**Task statement**: Look for "coffee table: (1236, 717)" in the entries below. Write out that line and all later lines exactly, ending with the final one.

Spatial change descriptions
__________
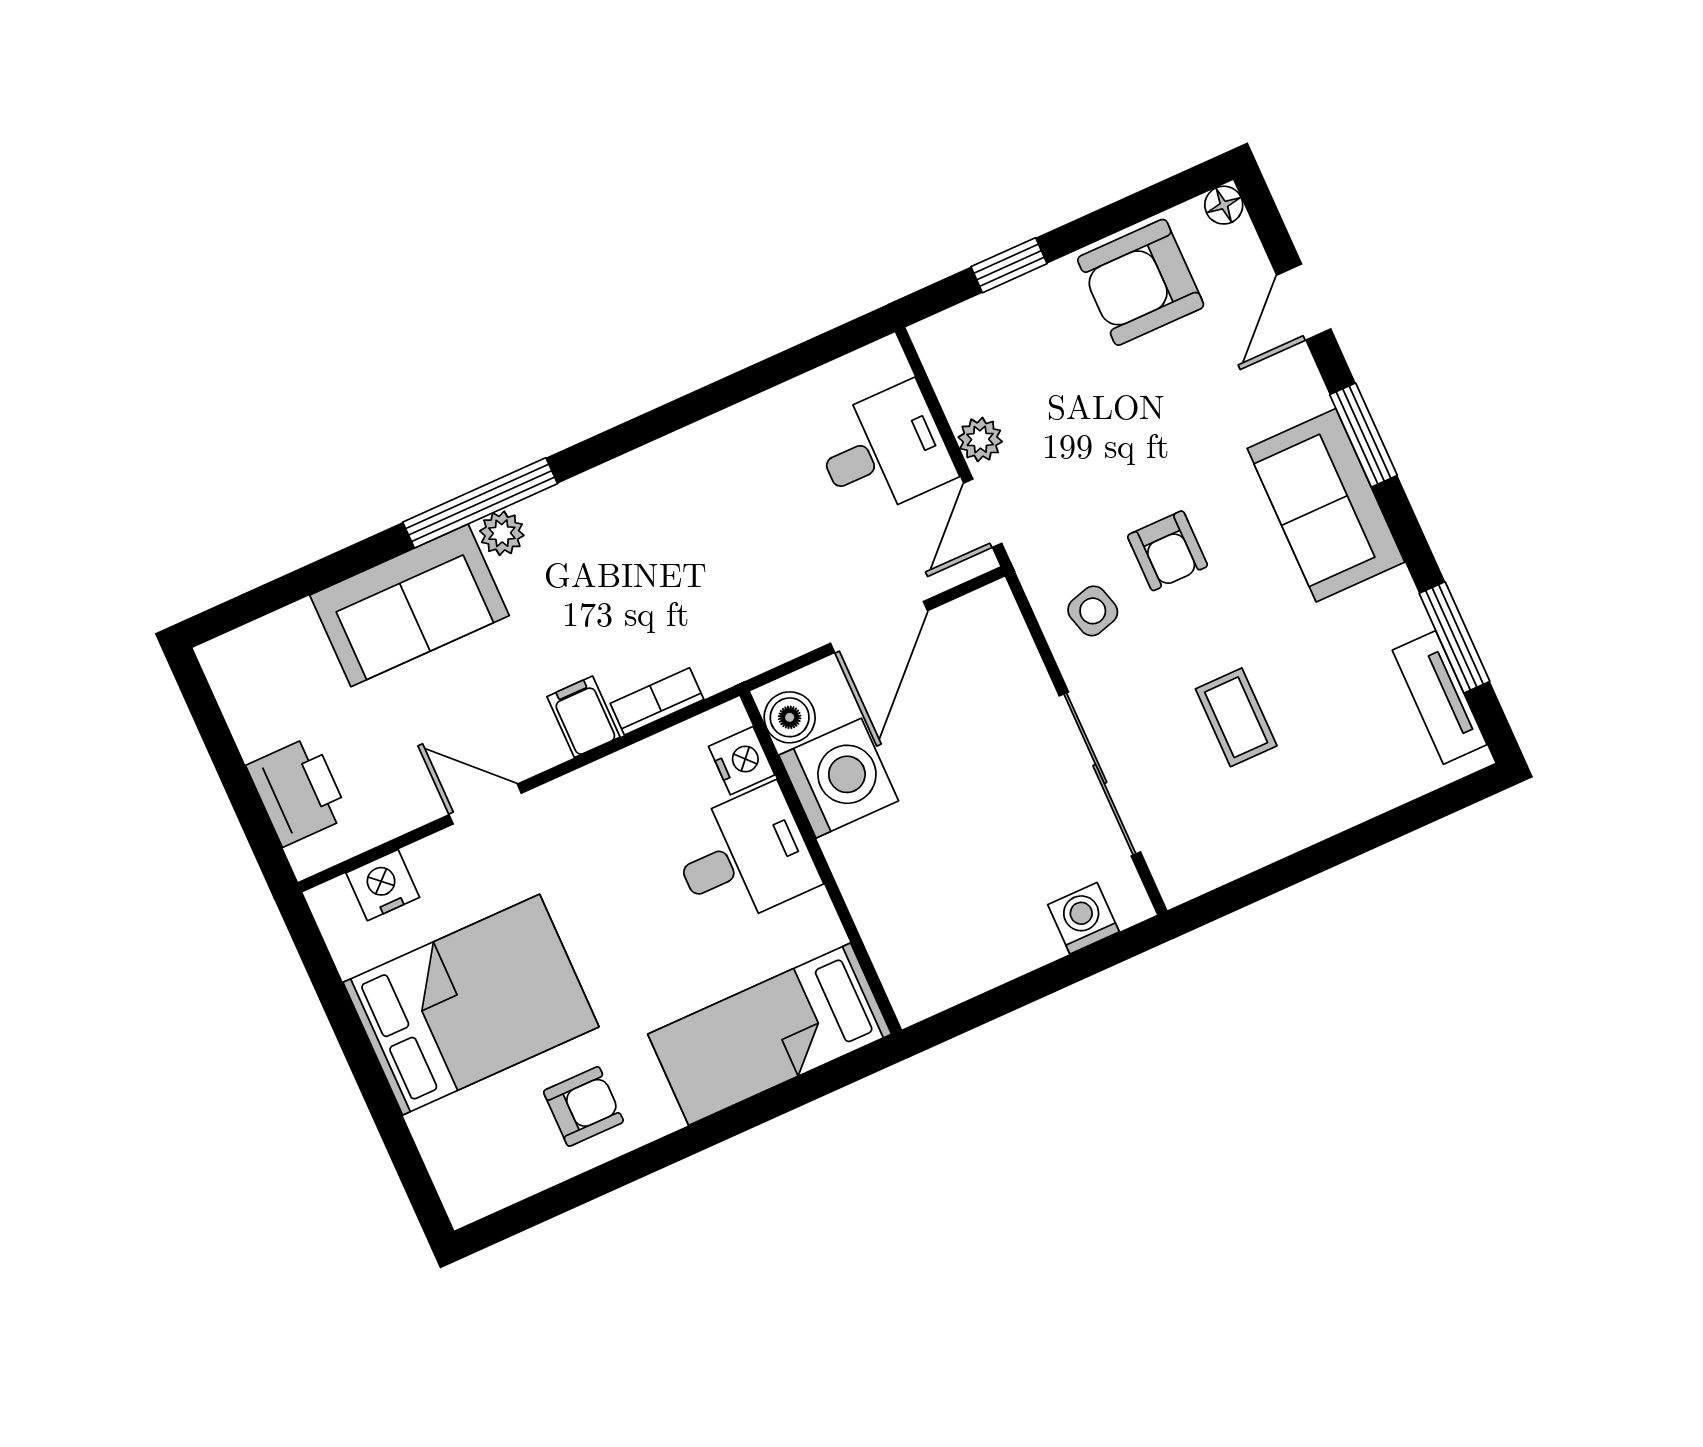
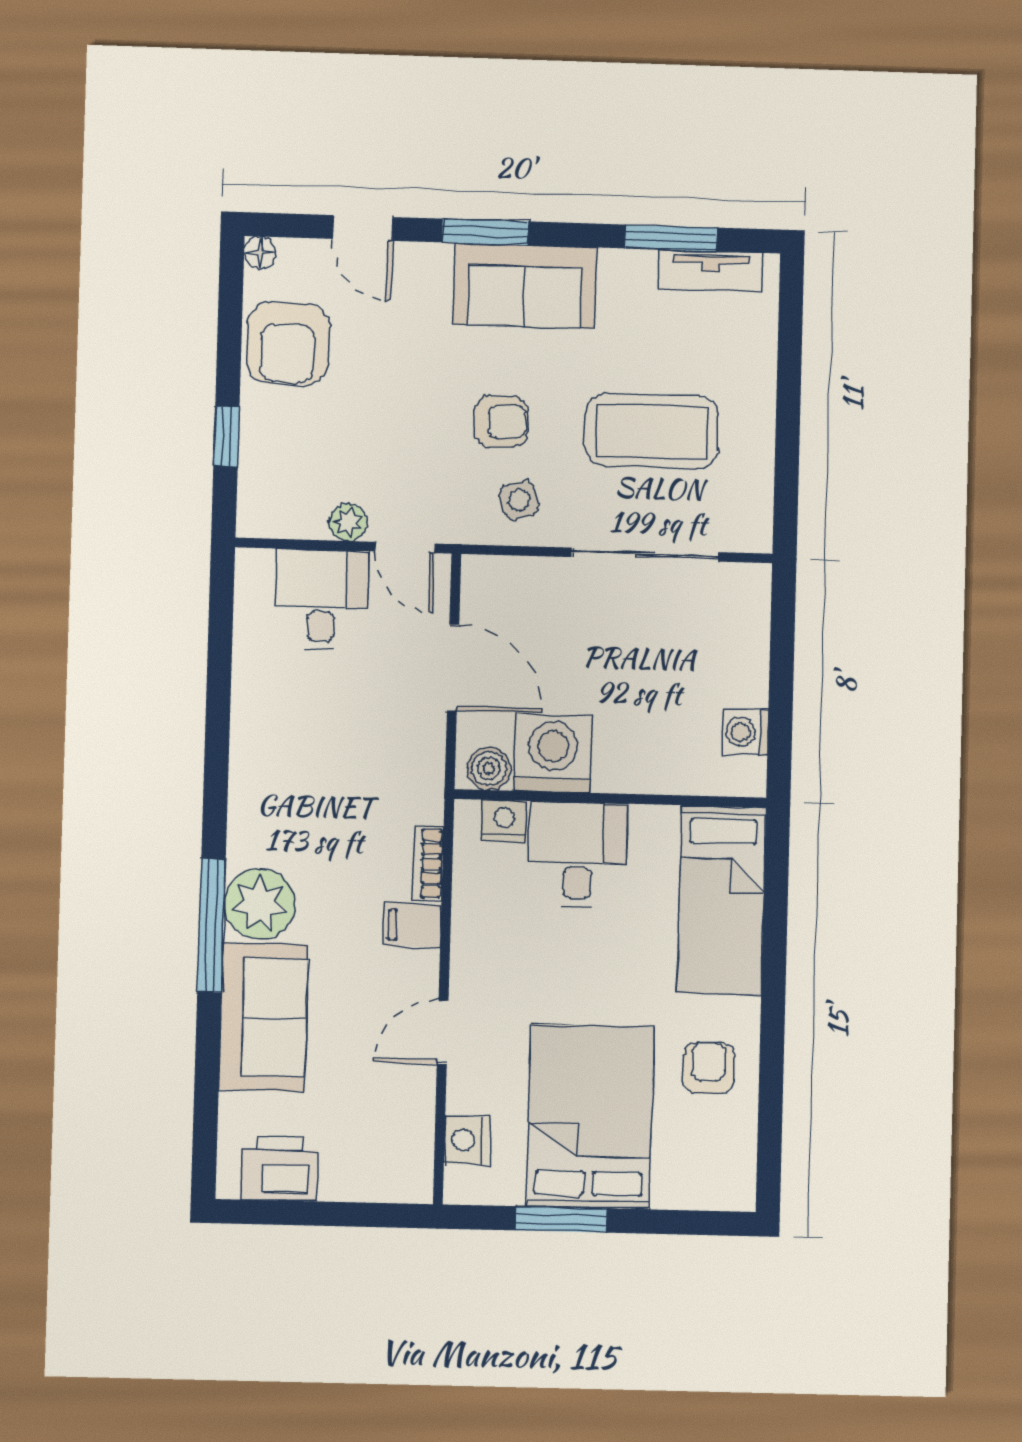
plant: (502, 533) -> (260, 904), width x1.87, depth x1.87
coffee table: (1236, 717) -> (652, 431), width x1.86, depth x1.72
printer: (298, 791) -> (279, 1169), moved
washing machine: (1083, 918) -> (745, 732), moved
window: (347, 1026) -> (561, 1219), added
__________
**Answer to this exercise**:
coffee table: (1236, 717) -> (652, 431), width x1.86, depth x1.72
printer: (298, 791) -> (279, 1169), moved
washing machine: (1083, 918) -> (745, 732), moved
window: (347, 1026) -> (561, 1219), added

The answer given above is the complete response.